* WORK ITEM:
Would you please return the lines of the entries below starting at the line that has "- turquoise gofasozok <389, 352, 559, 485>" and ending at the line that has "135, 370, 191>", both included, exactly as they are?
[Opening DATASET RECORDS section]
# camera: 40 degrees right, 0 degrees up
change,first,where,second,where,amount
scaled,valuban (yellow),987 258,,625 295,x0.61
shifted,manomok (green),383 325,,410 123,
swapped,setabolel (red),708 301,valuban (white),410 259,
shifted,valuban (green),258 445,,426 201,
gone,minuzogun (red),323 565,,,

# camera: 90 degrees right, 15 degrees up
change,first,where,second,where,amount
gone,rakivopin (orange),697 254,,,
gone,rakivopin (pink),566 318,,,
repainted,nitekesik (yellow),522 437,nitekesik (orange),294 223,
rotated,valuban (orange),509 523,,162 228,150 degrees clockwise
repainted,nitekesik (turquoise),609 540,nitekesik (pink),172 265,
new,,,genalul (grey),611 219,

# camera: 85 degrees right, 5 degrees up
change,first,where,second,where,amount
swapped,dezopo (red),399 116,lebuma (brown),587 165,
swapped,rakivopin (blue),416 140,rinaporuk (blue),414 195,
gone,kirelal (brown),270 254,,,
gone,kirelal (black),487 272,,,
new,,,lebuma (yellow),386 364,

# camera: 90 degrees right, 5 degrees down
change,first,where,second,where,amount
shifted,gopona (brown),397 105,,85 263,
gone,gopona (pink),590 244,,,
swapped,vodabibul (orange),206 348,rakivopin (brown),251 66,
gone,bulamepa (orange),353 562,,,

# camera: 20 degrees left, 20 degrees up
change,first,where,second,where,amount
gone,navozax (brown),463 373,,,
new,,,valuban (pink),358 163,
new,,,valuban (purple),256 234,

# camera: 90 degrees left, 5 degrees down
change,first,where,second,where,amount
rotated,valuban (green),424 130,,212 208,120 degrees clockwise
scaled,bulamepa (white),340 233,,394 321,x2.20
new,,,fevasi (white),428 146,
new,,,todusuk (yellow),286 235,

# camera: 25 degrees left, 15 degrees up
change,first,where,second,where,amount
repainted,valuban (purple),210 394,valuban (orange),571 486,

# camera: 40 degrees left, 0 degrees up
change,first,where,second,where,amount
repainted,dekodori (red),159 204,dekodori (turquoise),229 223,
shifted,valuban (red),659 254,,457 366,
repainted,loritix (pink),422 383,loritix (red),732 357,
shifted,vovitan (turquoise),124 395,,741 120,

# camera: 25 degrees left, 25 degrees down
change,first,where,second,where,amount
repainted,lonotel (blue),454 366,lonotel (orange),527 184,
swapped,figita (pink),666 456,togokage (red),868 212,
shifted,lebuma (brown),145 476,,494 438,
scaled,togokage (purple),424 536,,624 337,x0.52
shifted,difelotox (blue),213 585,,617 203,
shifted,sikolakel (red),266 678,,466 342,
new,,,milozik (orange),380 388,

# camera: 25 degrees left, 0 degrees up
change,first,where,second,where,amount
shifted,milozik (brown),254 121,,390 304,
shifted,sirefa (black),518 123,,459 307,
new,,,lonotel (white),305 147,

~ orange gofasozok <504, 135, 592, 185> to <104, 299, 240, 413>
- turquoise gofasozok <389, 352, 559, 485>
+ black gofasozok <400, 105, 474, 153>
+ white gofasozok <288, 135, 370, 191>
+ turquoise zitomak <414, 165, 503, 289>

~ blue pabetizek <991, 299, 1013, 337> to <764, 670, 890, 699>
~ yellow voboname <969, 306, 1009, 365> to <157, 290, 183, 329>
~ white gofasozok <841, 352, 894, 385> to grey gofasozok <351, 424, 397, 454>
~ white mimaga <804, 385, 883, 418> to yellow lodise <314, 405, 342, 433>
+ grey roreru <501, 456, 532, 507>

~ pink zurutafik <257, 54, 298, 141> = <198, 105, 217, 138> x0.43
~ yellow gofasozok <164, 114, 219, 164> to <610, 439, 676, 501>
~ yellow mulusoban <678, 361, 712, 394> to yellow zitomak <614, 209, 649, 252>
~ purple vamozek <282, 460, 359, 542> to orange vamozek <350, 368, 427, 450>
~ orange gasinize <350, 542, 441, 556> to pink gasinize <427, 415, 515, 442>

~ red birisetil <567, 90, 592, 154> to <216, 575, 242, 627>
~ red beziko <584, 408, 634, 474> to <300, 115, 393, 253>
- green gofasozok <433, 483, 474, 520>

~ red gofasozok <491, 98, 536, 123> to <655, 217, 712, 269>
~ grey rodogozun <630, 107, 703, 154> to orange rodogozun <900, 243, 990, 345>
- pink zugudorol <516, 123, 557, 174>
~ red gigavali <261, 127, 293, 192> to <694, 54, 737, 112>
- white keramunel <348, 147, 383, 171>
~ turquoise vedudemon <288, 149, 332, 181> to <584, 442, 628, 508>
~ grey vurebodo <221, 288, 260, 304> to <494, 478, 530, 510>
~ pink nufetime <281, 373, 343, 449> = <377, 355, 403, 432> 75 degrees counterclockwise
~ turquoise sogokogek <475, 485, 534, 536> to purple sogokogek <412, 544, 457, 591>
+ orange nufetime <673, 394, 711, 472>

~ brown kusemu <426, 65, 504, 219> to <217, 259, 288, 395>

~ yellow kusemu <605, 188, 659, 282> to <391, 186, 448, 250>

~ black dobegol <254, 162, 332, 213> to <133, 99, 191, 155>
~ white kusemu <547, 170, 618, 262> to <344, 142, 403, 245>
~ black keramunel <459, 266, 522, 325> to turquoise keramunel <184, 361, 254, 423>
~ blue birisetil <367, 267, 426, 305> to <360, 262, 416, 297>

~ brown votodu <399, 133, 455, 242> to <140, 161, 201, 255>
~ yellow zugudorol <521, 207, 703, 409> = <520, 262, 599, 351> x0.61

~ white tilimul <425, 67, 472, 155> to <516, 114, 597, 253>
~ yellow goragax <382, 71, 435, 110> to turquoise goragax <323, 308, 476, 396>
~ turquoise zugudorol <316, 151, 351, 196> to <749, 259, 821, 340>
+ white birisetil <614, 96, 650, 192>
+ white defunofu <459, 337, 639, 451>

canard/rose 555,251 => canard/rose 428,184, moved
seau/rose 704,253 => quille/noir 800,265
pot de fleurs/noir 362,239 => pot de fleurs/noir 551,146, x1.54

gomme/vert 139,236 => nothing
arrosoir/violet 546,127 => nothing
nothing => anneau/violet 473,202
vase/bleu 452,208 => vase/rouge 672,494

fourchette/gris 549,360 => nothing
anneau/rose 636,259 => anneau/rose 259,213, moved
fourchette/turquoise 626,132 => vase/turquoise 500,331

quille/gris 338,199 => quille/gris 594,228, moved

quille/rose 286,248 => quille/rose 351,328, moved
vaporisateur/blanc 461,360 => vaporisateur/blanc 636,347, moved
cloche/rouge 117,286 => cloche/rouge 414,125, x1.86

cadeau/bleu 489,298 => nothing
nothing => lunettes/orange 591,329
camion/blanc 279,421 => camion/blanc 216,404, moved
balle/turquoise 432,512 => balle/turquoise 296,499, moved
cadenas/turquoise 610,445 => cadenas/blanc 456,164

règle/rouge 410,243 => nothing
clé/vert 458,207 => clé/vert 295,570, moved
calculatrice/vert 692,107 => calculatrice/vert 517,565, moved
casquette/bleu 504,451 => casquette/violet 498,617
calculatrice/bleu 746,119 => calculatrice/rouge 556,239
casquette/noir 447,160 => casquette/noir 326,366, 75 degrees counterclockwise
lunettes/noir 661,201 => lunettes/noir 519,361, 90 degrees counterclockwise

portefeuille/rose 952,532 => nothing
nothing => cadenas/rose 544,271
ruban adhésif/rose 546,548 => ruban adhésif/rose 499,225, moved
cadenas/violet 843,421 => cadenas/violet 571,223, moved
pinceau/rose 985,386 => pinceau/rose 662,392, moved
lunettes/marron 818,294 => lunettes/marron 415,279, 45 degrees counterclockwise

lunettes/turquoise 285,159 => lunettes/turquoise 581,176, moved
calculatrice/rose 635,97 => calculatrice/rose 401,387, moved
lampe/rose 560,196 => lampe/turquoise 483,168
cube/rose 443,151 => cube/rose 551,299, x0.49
[Closing DATASET RECORDS section]
* ANSWER TO THE PROBLEM:
- turquoise gofasozok <389, 352, 559, 485>
+ black gofasozok <400, 105, 474, 153>
+ white gofasozok <288, 135, 370, 191>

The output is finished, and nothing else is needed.